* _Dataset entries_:
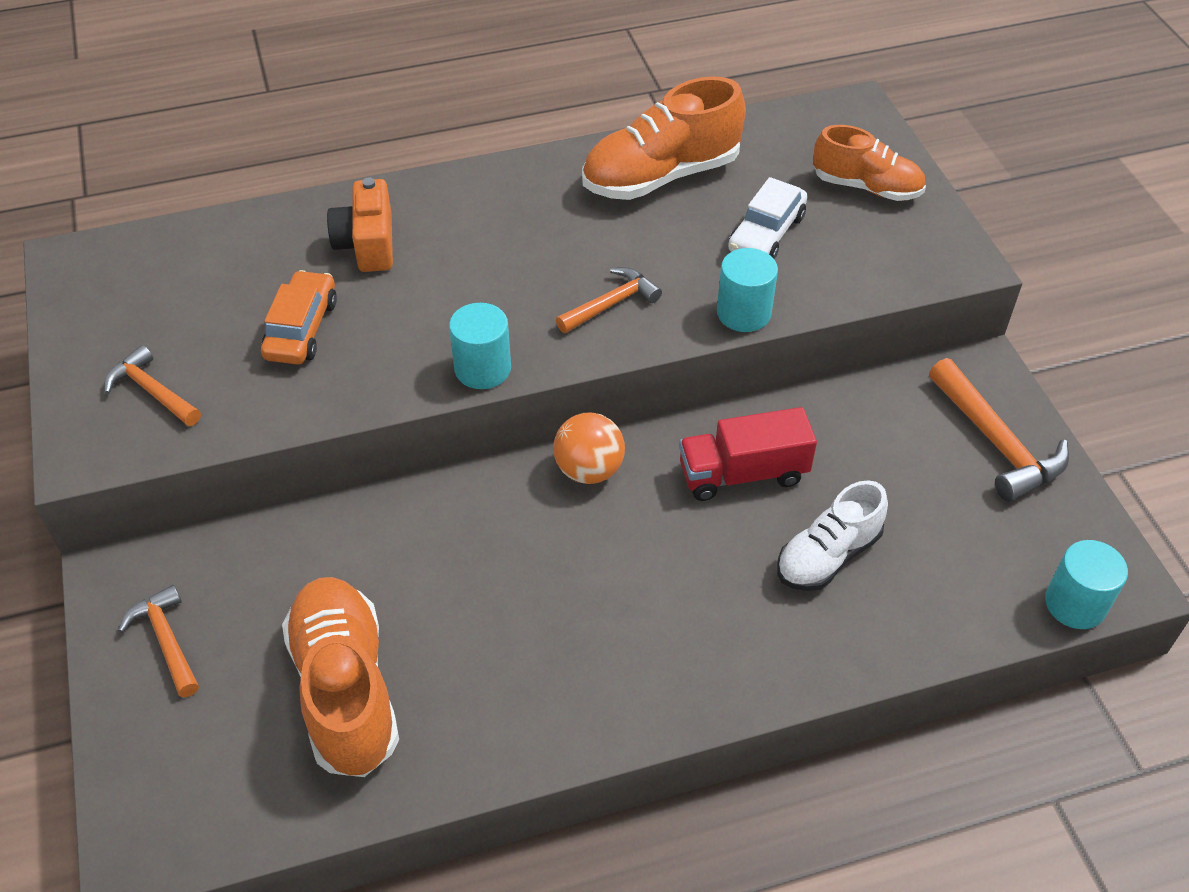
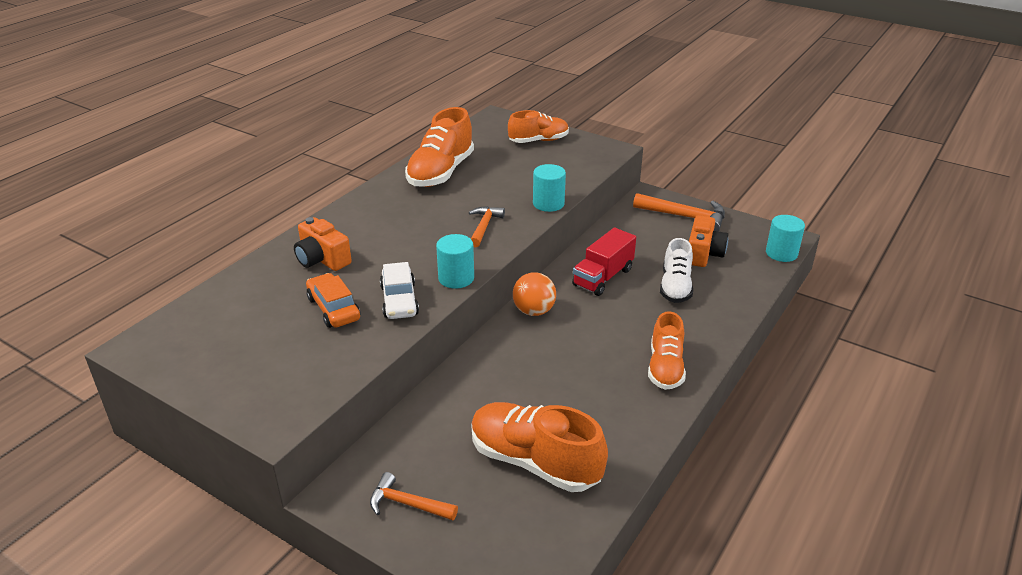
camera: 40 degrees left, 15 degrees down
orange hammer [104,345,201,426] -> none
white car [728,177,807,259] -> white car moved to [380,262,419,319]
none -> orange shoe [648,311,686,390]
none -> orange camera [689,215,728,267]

* _The task_: Where a picture appears in the data, omit it; restate the rest word for word.

* _Task result_:
camera: 40 degrees left, 15 degrees down
orange hammer [104,345,201,426] -> none
white car [728,177,807,259] -> white car moved to [380,262,419,319]
none -> orange shoe [648,311,686,390]
none -> orange camera [689,215,728,267]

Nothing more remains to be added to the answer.